(Items listed in a dataset)
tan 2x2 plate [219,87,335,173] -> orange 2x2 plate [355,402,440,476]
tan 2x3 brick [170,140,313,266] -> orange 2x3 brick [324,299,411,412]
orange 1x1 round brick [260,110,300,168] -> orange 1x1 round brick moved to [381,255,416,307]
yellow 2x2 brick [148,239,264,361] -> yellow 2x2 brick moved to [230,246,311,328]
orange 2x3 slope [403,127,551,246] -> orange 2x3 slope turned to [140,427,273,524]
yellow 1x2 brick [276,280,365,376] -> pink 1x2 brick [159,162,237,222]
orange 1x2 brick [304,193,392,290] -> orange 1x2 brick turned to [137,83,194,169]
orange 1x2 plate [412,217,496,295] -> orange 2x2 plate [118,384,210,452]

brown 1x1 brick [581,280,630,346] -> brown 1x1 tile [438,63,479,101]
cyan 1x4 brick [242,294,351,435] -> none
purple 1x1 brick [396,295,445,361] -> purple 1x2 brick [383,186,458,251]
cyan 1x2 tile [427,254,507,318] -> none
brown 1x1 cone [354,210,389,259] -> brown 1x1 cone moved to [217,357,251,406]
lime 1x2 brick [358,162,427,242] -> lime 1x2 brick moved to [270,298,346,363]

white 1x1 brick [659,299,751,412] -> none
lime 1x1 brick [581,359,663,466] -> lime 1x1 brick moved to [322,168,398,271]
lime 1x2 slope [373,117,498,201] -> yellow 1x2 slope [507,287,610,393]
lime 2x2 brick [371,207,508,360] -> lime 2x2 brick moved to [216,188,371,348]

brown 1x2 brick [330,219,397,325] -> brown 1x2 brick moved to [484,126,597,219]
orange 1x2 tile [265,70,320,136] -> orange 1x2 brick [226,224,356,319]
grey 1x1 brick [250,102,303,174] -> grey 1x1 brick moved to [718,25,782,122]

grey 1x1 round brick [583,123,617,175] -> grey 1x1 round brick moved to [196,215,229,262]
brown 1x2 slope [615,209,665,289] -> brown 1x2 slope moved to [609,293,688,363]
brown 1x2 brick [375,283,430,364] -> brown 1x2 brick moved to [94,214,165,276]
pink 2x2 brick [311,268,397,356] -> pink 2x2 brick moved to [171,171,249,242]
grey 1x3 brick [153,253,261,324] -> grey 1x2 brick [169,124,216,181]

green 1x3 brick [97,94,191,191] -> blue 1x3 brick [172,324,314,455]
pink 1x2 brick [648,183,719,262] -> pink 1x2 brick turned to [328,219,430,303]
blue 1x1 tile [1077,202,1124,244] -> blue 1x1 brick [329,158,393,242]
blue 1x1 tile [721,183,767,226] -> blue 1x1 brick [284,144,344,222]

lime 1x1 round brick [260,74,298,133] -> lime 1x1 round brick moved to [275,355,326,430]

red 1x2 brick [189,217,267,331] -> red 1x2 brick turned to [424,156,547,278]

● INSTRUCTIONS TO FOLLOW
There is a run of lines above from the one with "brown 1x1 brick" to the one with "brown 1x2 slope [615,209,665,289]"; print exactly that run, both ends included, and nothing else.

● OUTPUT FOR THIS EXERCISE
brown 1x1 brick [581,280,630,346] -> brown 1x1 tile [438,63,479,101]
cyan 1x4 brick [242,294,351,435] -> none
purple 1x1 brick [396,295,445,361] -> purple 1x2 brick [383,186,458,251]
cyan 1x2 tile [427,254,507,318] -> none
brown 1x1 cone [354,210,389,259] -> brown 1x1 cone moved to [217,357,251,406]
lime 1x2 brick [358,162,427,242] -> lime 1x2 brick moved to [270,298,346,363]

white 1x1 brick [659,299,751,412] -> none
lime 1x1 brick [581,359,663,466] -> lime 1x1 brick moved to [322,168,398,271]
lime 1x2 slope [373,117,498,201] -> yellow 1x2 slope [507,287,610,393]
lime 2x2 brick [371,207,508,360] -> lime 2x2 brick moved to [216,188,371,348]

brown 1x2 brick [330,219,397,325] -> brown 1x2 brick moved to [484,126,597,219]
orange 1x2 tile [265,70,320,136] -> orange 1x2 brick [226,224,356,319]
grey 1x1 brick [250,102,303,174] -> grey 1x1 brick moved to [718,25,782,122]

grey 1x1 round brick [583,123,617,175] -> grey 1x1 round brick moved to [196,215,229,262]
brown 1x2 slope [615,209,665,289] -> brown 1x2 slope moved to [609,293,688,363]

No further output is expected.